DATA FOR THE TASK:
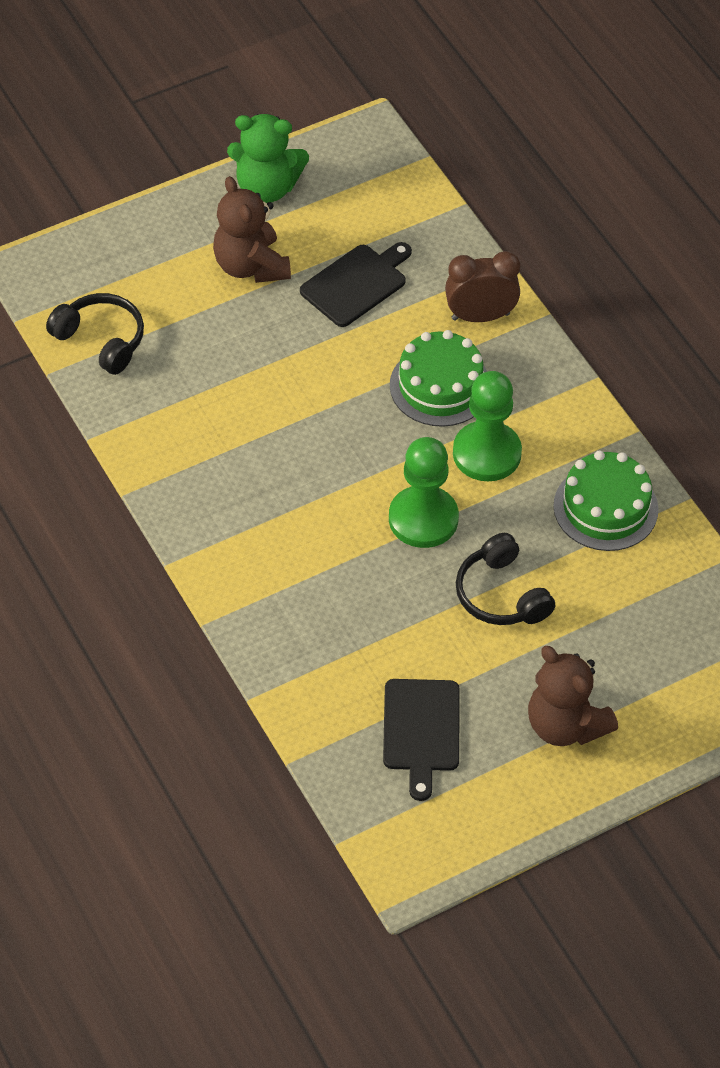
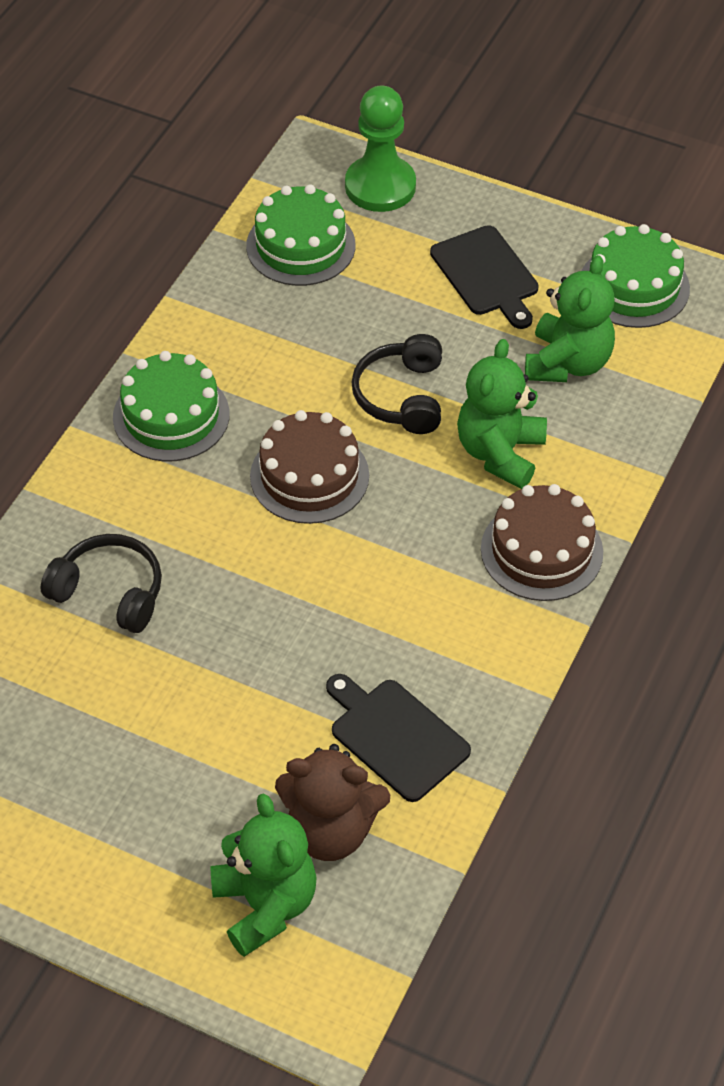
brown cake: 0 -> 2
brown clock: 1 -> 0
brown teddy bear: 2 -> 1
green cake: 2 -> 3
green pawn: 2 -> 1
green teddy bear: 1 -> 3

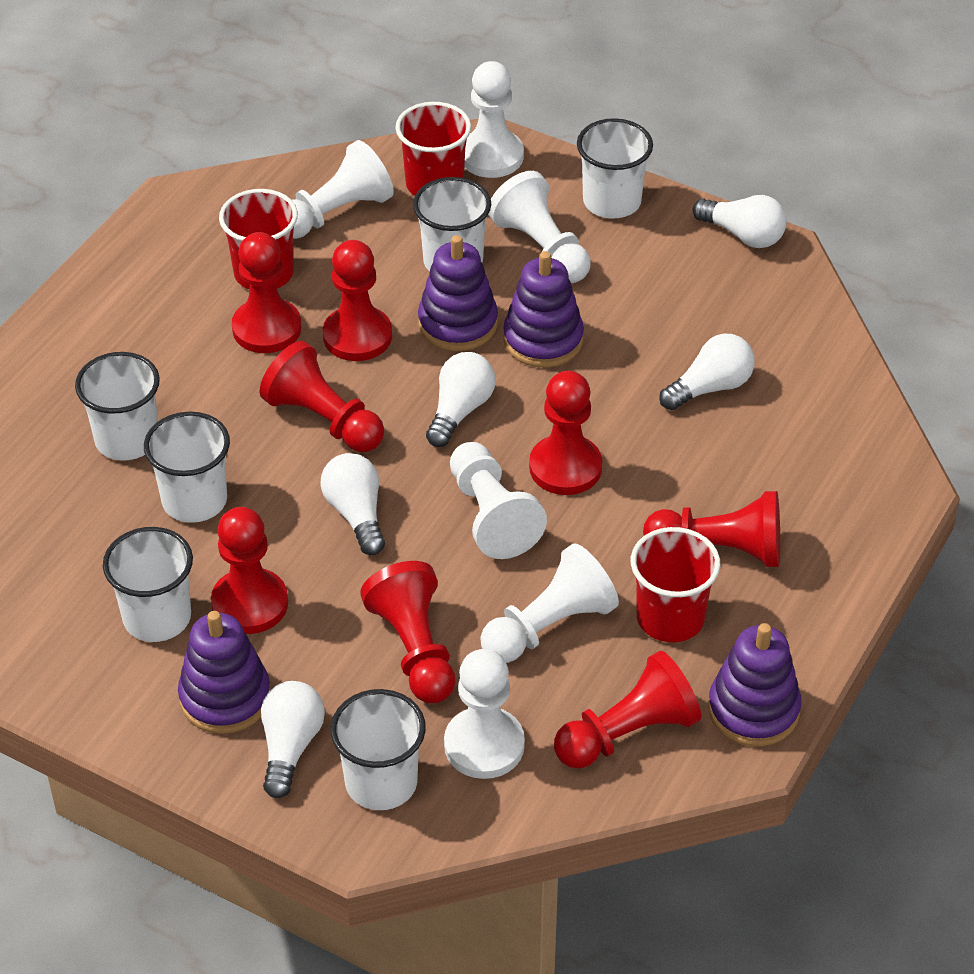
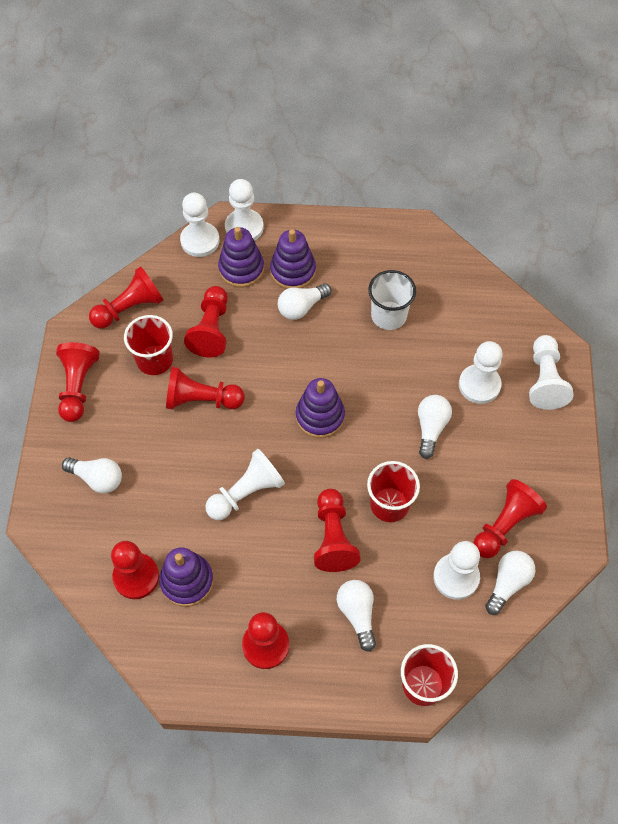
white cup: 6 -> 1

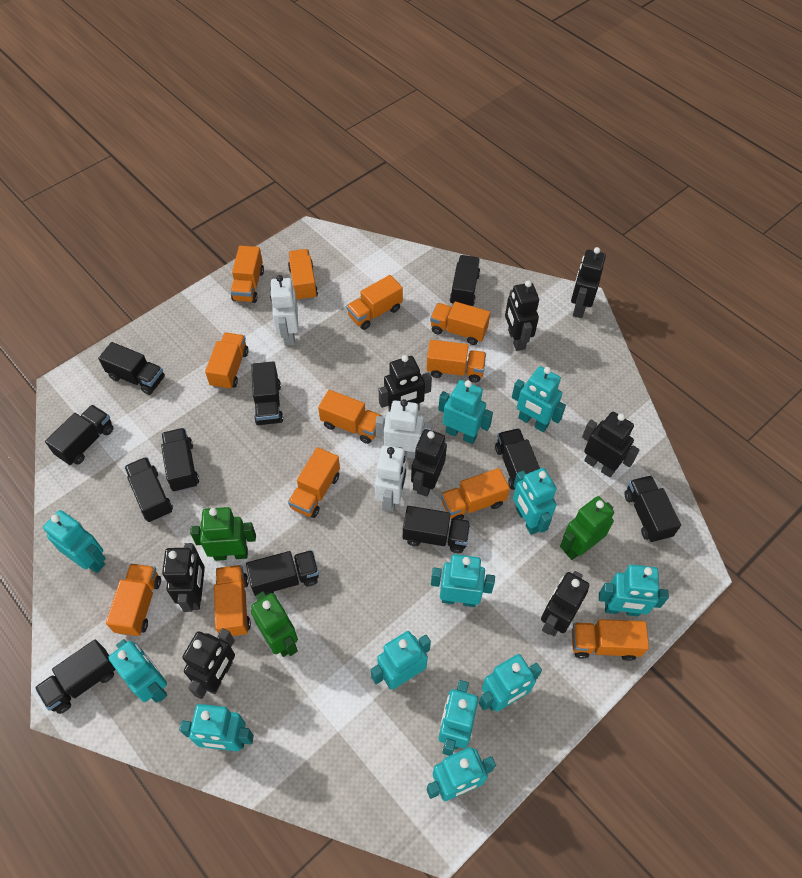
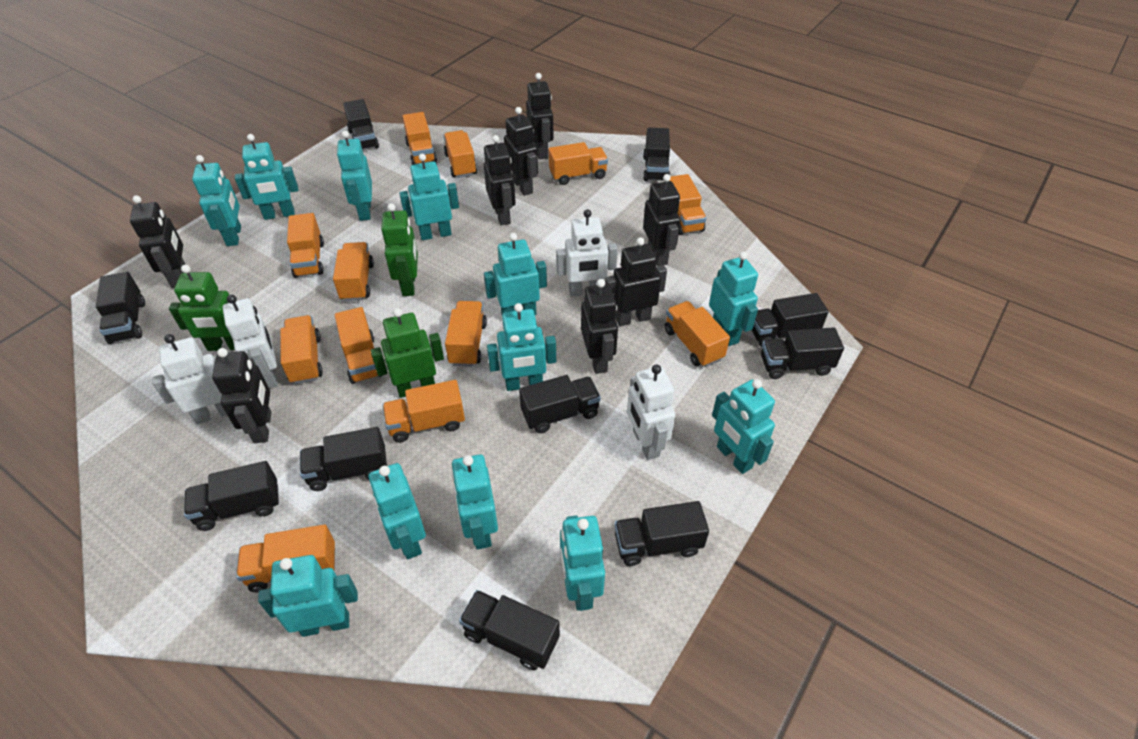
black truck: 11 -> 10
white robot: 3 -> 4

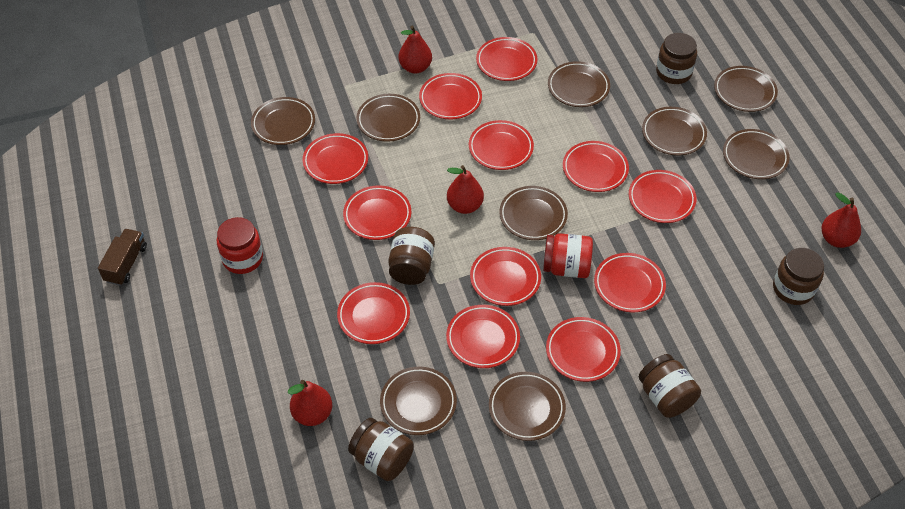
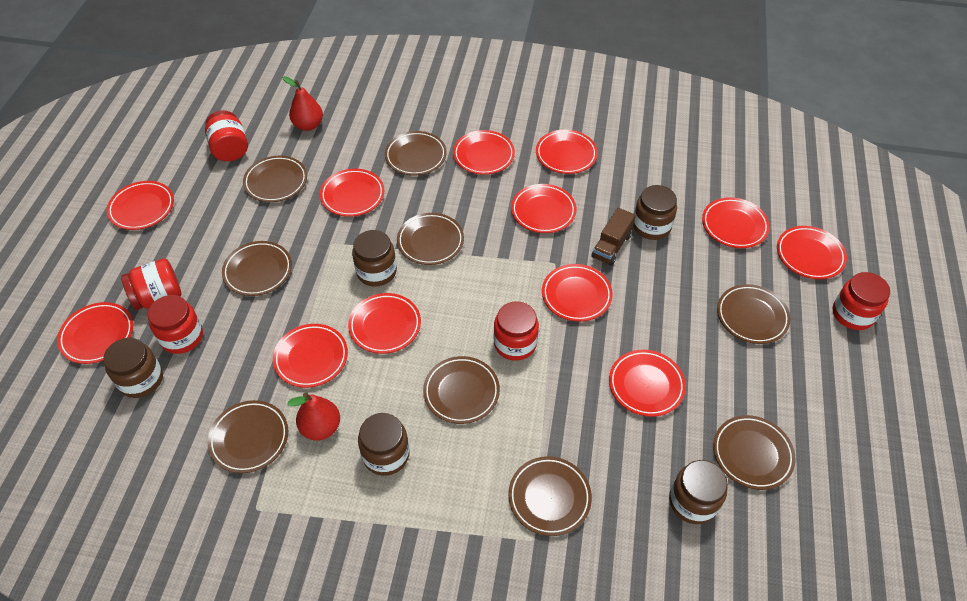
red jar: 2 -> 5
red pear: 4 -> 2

TASK ITEM: Nothing but the lines from the line containing "white cup: 6 -> 1" through the last line of the records above is to be extracted, exactly and with no pictures.

EXPECTED OUTPUT:
white cup: 6 -> 1

black truck: 11 -> 10
white robot: 3 -> 4

red jar: 2 -> 5
red pear: 4 -> 2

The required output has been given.